Work to do - From the lines below, pull out each one containing the string "tuplet" and copy it.

(Data extracted from a collection)

□ □ □ □ □ □ □

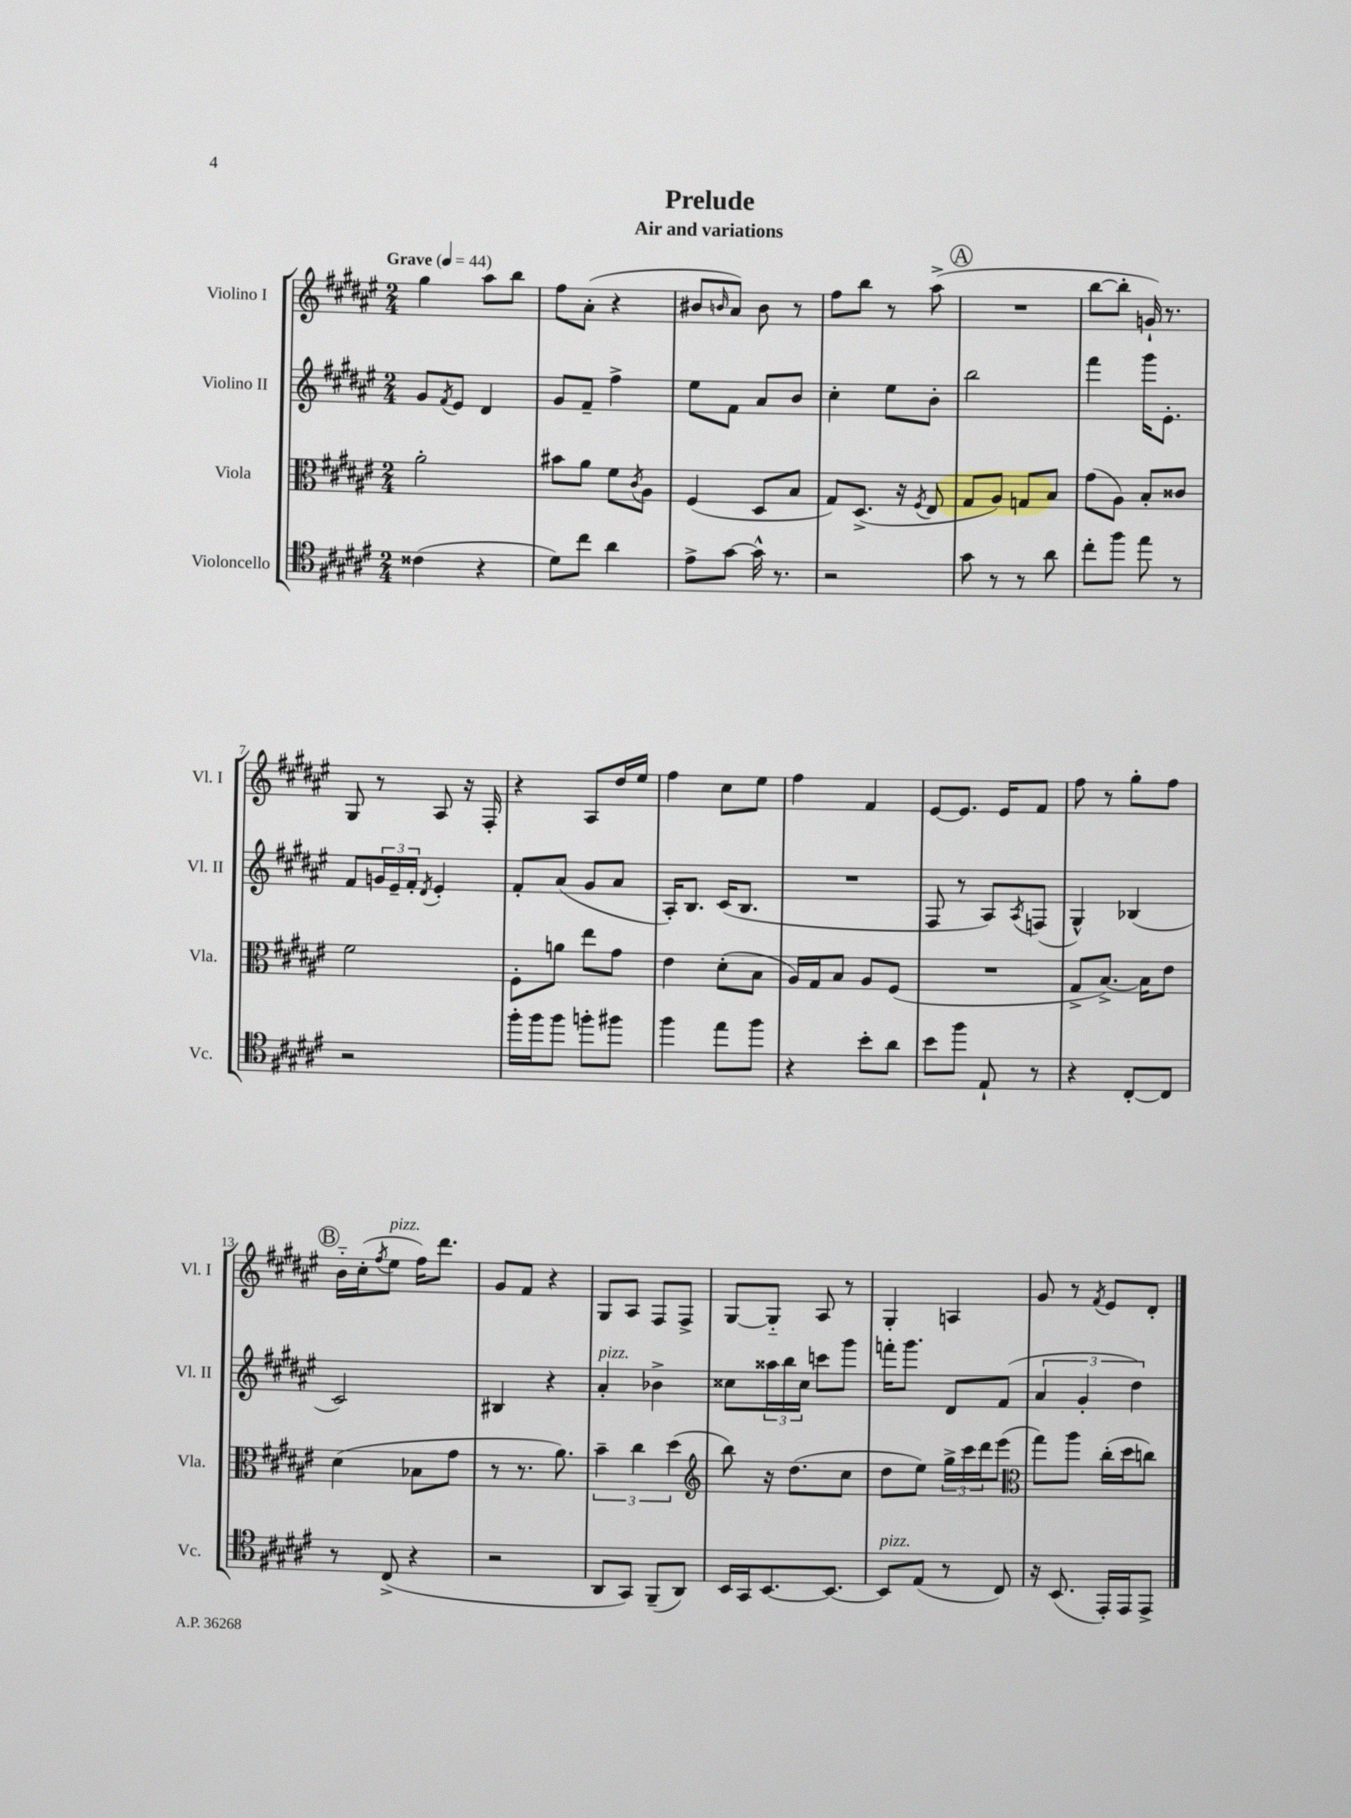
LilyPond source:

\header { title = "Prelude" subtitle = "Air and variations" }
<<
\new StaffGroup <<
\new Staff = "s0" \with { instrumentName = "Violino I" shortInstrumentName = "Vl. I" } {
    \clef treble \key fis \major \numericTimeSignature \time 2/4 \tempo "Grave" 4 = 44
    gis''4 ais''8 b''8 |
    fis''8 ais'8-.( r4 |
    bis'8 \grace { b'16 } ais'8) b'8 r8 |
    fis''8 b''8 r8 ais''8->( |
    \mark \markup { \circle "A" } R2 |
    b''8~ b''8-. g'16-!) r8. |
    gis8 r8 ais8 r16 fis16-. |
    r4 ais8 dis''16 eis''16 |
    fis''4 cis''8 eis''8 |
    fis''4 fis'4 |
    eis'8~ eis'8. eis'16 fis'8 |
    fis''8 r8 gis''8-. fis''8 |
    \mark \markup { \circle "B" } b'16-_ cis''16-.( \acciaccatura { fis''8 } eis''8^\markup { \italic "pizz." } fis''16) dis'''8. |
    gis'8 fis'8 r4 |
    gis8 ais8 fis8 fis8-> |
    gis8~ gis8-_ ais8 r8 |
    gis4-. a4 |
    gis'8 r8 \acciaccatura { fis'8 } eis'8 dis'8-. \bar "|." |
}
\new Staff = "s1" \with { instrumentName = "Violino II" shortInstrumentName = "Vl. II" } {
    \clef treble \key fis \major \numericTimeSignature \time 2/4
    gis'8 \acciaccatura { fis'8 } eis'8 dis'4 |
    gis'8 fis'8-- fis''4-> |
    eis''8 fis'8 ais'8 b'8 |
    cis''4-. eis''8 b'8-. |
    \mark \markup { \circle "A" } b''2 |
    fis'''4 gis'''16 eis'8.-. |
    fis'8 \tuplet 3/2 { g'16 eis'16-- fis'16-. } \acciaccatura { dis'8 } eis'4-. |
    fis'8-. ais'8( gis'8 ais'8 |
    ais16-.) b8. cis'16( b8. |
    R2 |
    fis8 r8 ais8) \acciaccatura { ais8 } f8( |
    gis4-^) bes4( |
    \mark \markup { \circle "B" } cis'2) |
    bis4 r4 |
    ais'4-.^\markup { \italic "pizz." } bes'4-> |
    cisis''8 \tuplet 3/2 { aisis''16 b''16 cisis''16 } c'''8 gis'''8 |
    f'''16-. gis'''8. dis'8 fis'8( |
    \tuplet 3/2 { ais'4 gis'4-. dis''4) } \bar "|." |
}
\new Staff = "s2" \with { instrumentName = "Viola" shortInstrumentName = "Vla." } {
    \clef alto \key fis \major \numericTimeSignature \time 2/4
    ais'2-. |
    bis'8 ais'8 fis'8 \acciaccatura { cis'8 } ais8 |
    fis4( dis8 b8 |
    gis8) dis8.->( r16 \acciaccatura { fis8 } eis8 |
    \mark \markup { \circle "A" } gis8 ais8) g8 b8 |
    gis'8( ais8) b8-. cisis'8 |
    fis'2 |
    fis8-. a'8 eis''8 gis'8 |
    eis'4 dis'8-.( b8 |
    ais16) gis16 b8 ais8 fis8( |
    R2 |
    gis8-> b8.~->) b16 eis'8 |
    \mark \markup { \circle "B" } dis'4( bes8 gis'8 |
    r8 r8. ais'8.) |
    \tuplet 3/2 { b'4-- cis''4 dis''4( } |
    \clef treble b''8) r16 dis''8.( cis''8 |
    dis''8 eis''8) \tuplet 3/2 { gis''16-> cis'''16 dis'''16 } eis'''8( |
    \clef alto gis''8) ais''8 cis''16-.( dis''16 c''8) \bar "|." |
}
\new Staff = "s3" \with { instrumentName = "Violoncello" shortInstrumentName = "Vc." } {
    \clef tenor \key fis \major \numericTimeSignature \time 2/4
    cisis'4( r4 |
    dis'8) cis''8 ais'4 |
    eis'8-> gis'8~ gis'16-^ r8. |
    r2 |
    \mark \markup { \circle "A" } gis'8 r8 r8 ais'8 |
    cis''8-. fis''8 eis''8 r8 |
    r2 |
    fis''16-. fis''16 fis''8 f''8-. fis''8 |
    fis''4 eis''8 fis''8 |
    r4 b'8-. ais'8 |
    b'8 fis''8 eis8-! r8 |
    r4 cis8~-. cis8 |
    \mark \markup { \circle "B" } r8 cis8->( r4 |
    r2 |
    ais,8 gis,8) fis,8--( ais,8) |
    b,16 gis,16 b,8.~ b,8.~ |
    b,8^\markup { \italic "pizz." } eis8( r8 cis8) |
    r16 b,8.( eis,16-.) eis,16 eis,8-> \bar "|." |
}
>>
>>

□ □ □ □ □ □ □

Finished task -
    fis'8 \tuplet 3/2 { g'16 eis'16-- fis'16-. } \acciaccatura { dis'8 } eis'4-. |
    cisis''8 \tuplet 3/2 { aisis''16 b''16 cisis''16 } c'''8 gis'''8 |
    \tuplet 3/2 { ais'4 gis'4-. dis''4) } \bar "|." |
    \tuplet 3/2 { b'4-- cis''4 dis''4( } |
    dis''8 eis''8) \tuplet 3/2 { gis''16-> cis'''16 dis'''16 } eis'''8( |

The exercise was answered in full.